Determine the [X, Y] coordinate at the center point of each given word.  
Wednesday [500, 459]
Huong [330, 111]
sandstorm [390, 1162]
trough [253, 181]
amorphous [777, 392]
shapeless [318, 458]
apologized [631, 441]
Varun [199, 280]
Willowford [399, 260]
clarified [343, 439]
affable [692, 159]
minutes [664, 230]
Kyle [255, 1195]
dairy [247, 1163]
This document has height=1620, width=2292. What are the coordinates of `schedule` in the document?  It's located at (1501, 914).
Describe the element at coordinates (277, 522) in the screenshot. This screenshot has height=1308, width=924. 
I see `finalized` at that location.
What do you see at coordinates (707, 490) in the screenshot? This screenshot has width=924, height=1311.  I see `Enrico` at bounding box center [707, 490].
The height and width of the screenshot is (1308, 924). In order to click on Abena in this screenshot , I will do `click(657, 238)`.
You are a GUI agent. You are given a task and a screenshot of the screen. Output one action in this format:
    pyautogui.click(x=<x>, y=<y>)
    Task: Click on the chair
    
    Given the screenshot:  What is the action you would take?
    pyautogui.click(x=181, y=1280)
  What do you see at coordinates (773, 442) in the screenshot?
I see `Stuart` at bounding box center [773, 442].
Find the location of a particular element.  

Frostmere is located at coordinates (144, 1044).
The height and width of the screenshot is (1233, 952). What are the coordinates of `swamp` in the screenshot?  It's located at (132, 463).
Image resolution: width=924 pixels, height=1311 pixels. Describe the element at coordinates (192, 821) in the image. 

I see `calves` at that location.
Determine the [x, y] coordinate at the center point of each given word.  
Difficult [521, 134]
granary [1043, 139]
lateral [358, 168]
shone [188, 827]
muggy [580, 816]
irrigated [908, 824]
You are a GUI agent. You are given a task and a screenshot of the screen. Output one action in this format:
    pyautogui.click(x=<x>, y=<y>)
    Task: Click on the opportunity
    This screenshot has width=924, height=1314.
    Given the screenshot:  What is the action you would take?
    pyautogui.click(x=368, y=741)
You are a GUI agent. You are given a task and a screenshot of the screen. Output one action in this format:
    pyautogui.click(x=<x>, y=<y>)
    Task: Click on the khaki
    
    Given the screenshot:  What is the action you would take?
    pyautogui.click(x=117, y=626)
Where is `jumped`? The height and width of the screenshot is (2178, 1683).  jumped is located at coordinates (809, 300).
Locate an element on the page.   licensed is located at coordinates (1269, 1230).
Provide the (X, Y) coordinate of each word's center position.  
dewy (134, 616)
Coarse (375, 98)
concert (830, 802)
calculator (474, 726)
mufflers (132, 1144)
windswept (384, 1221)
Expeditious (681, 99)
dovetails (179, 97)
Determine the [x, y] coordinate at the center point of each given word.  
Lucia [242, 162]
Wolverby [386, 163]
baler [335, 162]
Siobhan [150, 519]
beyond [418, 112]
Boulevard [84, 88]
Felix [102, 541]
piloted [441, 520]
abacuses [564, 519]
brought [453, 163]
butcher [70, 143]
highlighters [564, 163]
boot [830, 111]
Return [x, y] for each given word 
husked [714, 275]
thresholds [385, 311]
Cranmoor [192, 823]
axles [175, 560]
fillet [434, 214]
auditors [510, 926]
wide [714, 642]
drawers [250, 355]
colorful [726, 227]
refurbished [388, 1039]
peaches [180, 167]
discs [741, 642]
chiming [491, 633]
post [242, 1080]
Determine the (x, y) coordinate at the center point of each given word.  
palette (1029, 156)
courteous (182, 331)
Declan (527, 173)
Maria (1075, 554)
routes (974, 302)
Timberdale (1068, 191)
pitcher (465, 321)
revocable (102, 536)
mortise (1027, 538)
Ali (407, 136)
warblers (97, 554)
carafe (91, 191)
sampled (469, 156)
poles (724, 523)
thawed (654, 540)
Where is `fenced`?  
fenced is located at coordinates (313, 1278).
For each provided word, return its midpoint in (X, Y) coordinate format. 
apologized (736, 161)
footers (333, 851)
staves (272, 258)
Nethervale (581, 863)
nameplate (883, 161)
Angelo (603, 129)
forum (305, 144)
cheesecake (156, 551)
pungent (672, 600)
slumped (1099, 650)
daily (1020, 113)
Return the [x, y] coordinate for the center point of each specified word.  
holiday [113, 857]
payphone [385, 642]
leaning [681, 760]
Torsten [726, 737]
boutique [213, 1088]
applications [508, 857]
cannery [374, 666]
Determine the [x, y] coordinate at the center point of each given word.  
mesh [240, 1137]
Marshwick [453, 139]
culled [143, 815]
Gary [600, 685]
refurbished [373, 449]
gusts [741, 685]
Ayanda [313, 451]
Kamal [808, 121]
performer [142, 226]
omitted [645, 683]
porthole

########

→ **Stated task**: Revise the listing above so that every instance of "center point" reads "midpoint", leaving all other text unchanged.

→ **Output**:
Determine the [X, Y] coordinate at the midpoint of each given word.  
Wednesday [500, 459]
Huong [330, 111]
sandstorm [390, 1162]
trough [253, 181]
amorphous [777, 392]
shapeless [318, 458]
apologized [631, 441]
Varun [199, 280]
Willowford [399, 260]
clarified [343, 439]
affable [692, 159]
minutes [664, 230]
Kyle [255, 1195]
dairy [247, 1163]
This document has height=1620, width=2292. What are the coordinates of `schedule` in the document?  It's located at (1501, 914).
Describe the element at coordinates (277, 522) in the screenshot. This screenshot has height=1308, width=924. 
I see `finalized` at that location.
What do you see at coordinates (707, 490) in the screenshot? This screenshot has width=924, height=1311.  I see `Enrico` at bounding box center [707, 490].
The height and width of the screenshot is (1308, 924). In order to click on Abena in this screenshot , I will do `click(657, 238)`.
You are a GUI agent. You are given a task and a screenshot of the screen. Output one action in this format:
    pyautogui.click(x=<x>, y=<y>)
    Task: Click on the chair
    
    Given the screenshot:  What is the action you would take?
    pyautogui.click(x=181, y=1280)
  What do you see at coordinates (773, 442) in the screenshot?
I see `Stuart` at bounding box center [773, 442].
Find the location of a particular element.  

Frostmere is located at coordinates (144, 1044).
The height and width of the screenshot is (1233, 952). What are the coordinates of `swamp` in the screenshot?  It's located at (132, 463).
Image resolution: width=924 pixels, height=1311 pixels. Describe the element at coordinates (192, 821) in the image. 

I see `calves` at that location.
Determine the [x, y] coordinate at the midpoint of each given word.  
Difficult [521, 134]
granary [1043, 139]
lateral [358, 168]
shone [188, 827]
muggy [580, 816]
irrigated [908, 824]
You are a GUI agent. You are given a task and a screenshot of the screen. Output one action in this format:
    pyautogui.click(x=<x>, y=<y>)
    Task: Click on the opportunity
    This screenshot has width=924, height=1314.
    Given the screenshot:  What is the action you would take?
    pyautogui.click(x=368, y=741)
You are a GUI agent. You are given a task and a screenshot of the screen. Output one action in this format:
    pyautogui.click(x=<x>, y=<y>)
    Task: Click on the khaki
    
    Given the screenshot:  What is the action you would take?
    pyautogui.click(x=117, y=626)
Where is `jumped`? The height and width of the screenshot is (2178, 1683).  jumped is located at coordinates (809, 300).
Locate an element on the page.   licensed is located at coordinates (1269, 1230).
Provide the (X, Y) coordinate of each word's center position.  
dewy (134, 616)
Coarse (375, 98)
concert (830, 802)
calculator (474, 726)
mufflers (132, 1144)
windswept (384, 1221)
Expeditious (681, 99)
dovetails (179, 97)
Determine the [x, y] coordinate at the midpoint of each given word.  
Lucia [242, 162]
Wolverby [386, 163]
baler [335, 162]
Siobhan [150, 519]
beyond [418, 112]
Boulevard [84, 88]
Felix [102, 541]
piloted [441, 520]
abacuses [564, 519]
brought [453, 163]
butcher [70, 143]
highlighters [564, 163]
boot [830, 111]
Return [x, y] for each given word 
husked [714, 275]
thresholds [385, 311]
Cranmoor [192, 823]
axles [175, 560]
fillet [434, 214]
auditors [510, 926]
wide [714, 642]
drawers [250, 355]
colorful [726, 227]
refurbished [388, 1039]
peaches [180, 167]
discs [741, 642]
chiming [491, 633]
post [242, 1080]
Determine the (x, y) coordinate at the midpoint of each given word.  
palette (1029, 156)
courteous (182, 331)
Declan (527, 173)
Maria (1075, 554)
routes (974, 302)
Timberdale (1068, 191)
pitcher (465, 321)
revocable (102, 536)
mortise (1027, 538)
Ali (407, 136)
warblers (97, 554)
carafe (91, 191)
sampled (469, 156)
poles (724, 523)
thawed (654, 540)
Where is `fenced`?  
fenced is located at coordinates (313, 1278).
For each provided word, return its midpoint in (X, Y) coordinate format. 
apologized (736, 161)
footers (333, 851)
staves (272, 258)
Nethervale (581, 863)
nameplate (883, 161)
Angelo (603, 129)
forum (305, 144)
cheesecake (156, 551)
pungent (672, 600)
slumped (1099, 650)
daily (1020, 113)
Return the [x, y] coordinate for the midpoint of each specified word.  
holiday [113, 857]
payphone [385, 642]
leaning [681, 760]
Torsten [726, 737]
boutique [213, 1088]
applications [508, 857]
cannery [374, 666]
Determine the [x, y] coordinate at the midpoint of each given word.  
mesh [240, 1137]
Marshwick [453, 139]
culled [143, 815]
Gary [600, 685]
refurbished [373, 449]
gusts [741, 685]
Ayanda [313, 451]
Kamal [808, 121]
performer [142, 226]
omitted [645, 683]
porthole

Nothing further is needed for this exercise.